### [RECORDS FOR THIS TASK]
★ ★ ★ ★ ★
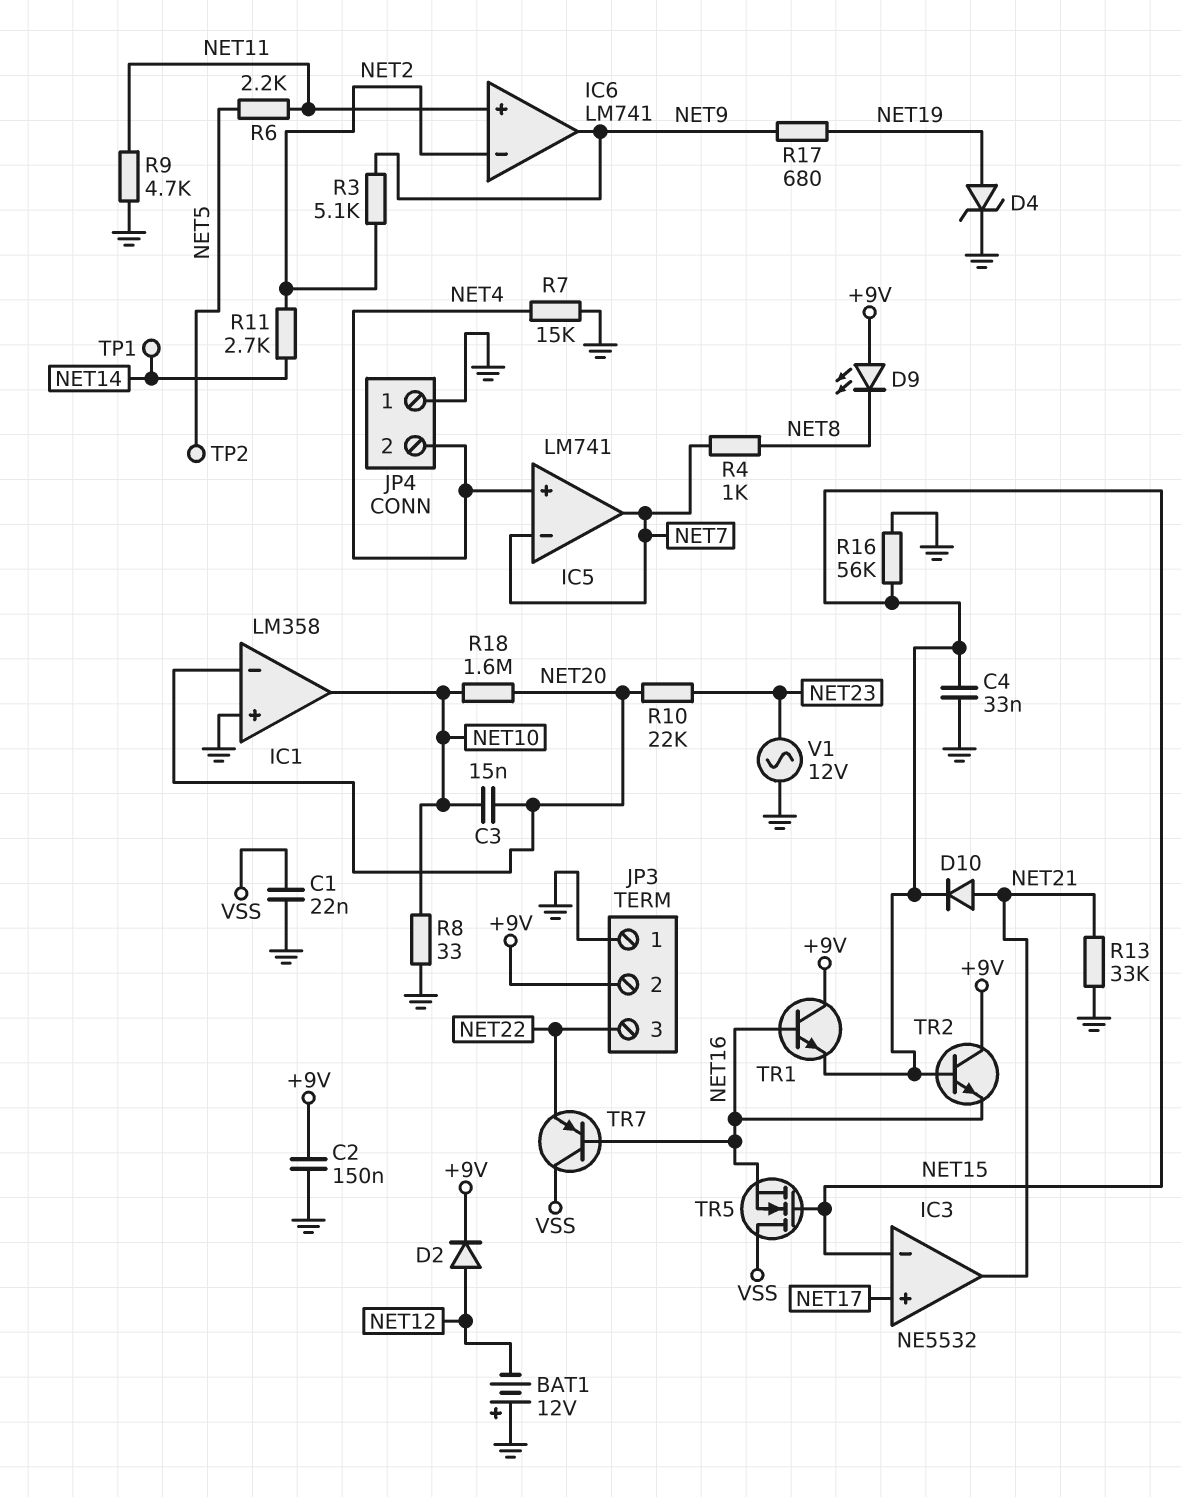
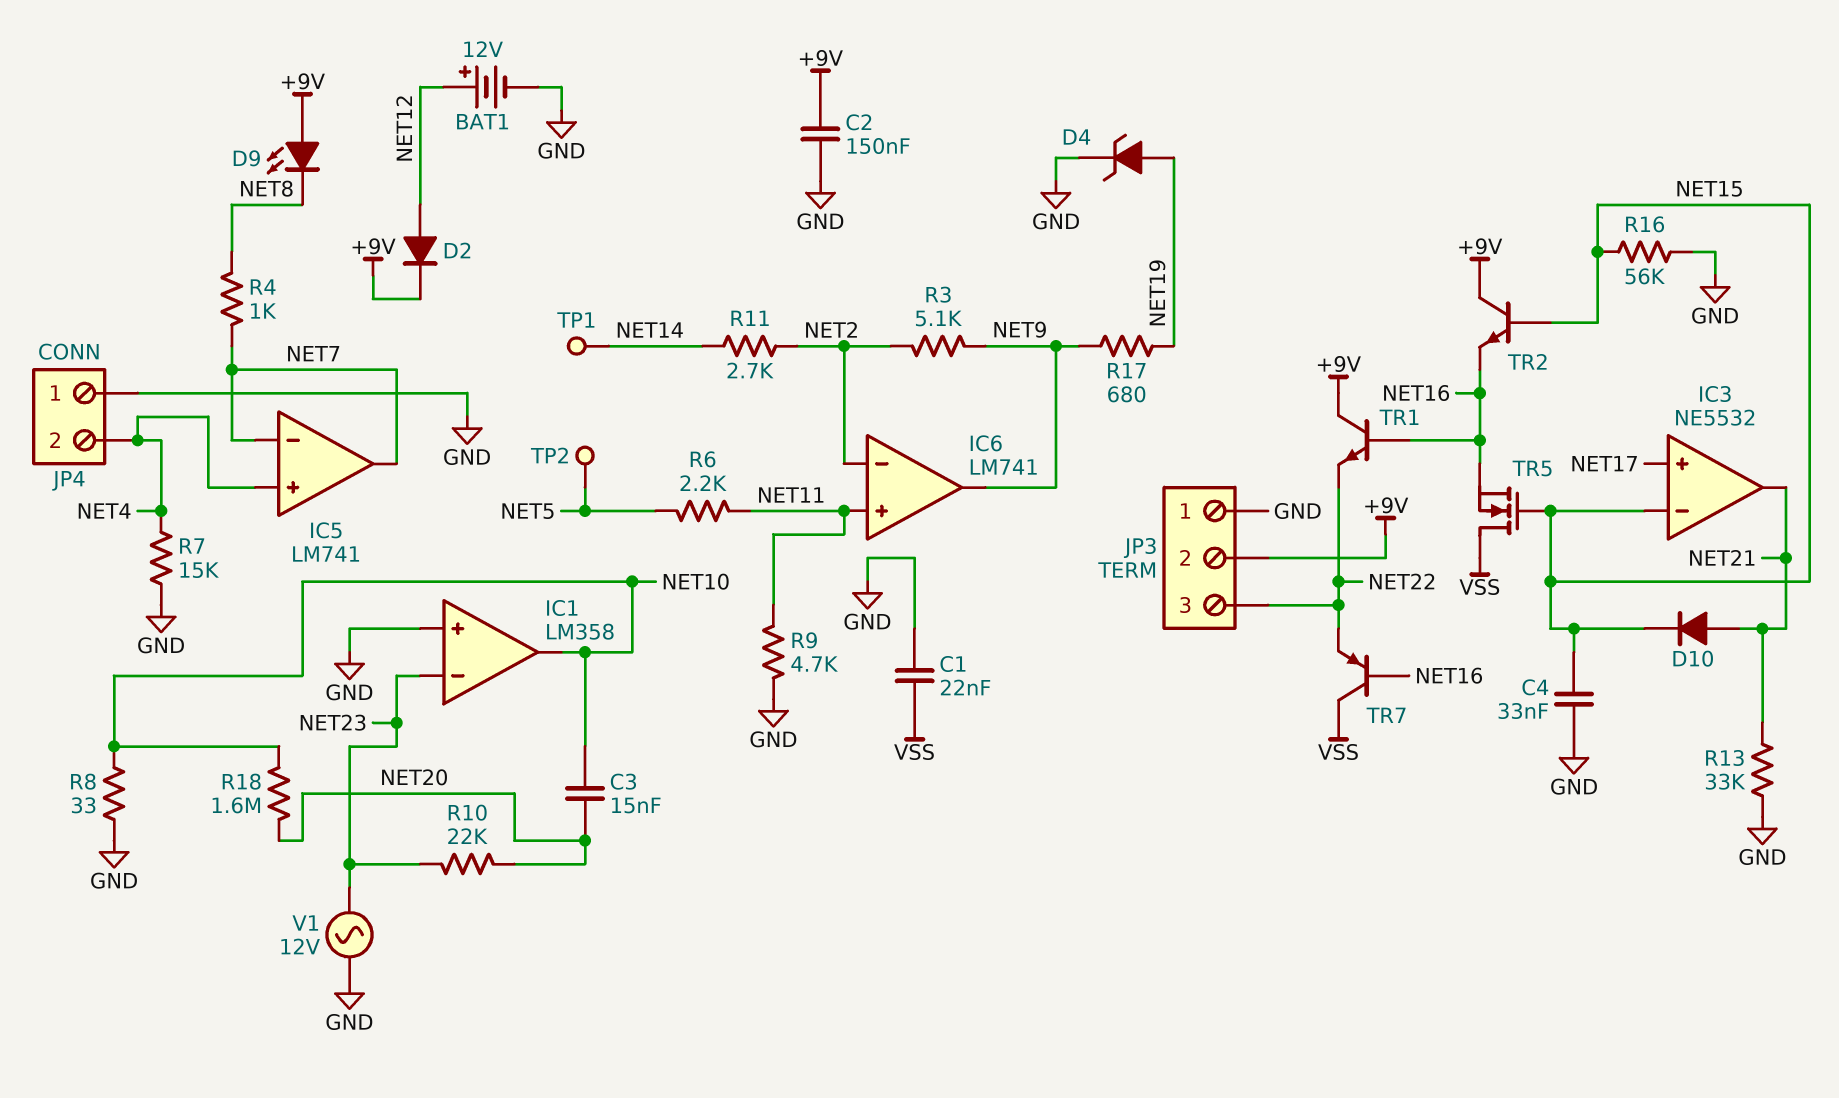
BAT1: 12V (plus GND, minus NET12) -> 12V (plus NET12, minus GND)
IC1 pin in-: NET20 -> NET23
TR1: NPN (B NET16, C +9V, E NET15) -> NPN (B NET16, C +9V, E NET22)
★ ★ ★ ★ ★
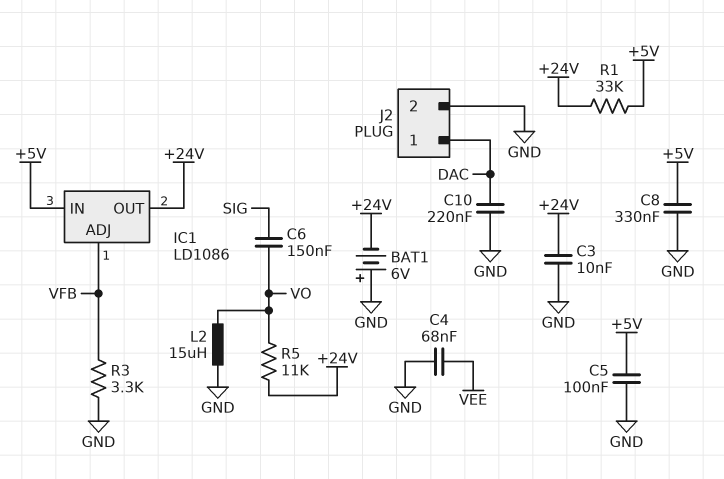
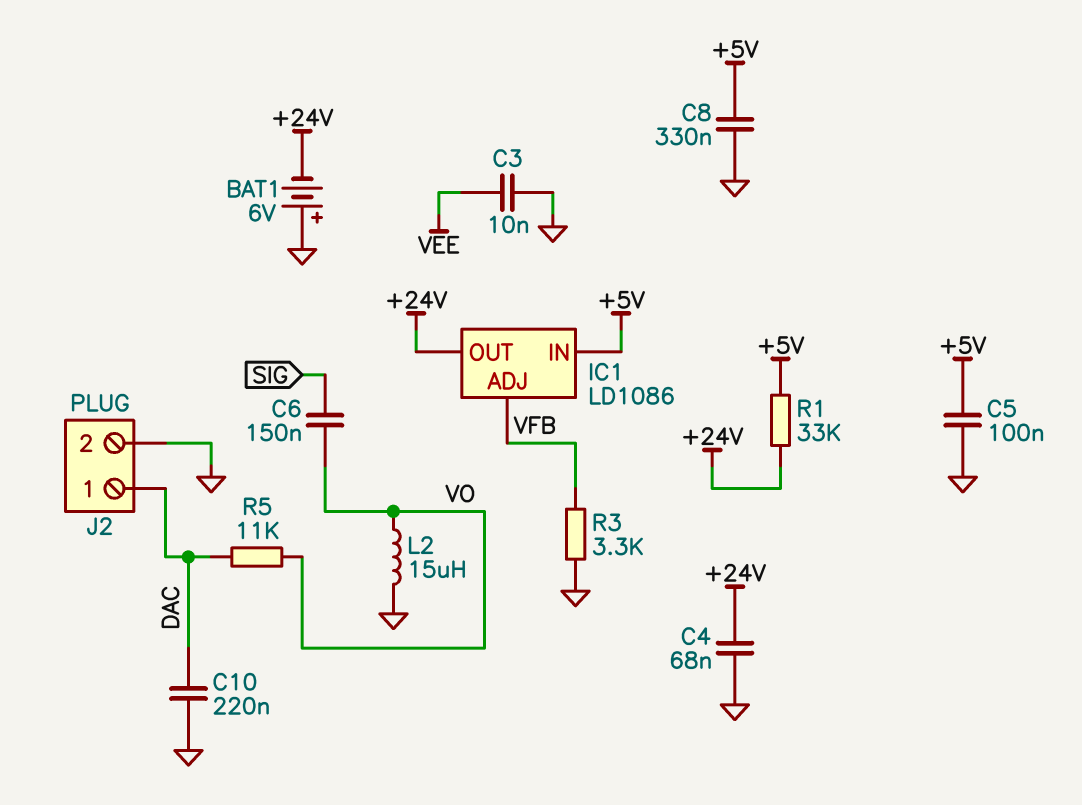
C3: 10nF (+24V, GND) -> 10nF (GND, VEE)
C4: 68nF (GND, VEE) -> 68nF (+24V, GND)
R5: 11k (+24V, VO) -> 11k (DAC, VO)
★ ★ ★ ★ ★
### [ACTION ITEM]
Only the lines above from the one with "BAT1: 12V (plus" up to and including the one with "TR1: NPN (B" should be repeated, exactly as written.

### [ANSWER TO THE PROBLEM]
BAT1: 12V (plus GND, minus NET12) -> 12V (plus NET12, minus GND)
IC1 pin in-: NET20 -> NET23
TR1: NPN (B NET16, C +9V, E NET15) -> NPN (B NET16, C +9V, E NET22)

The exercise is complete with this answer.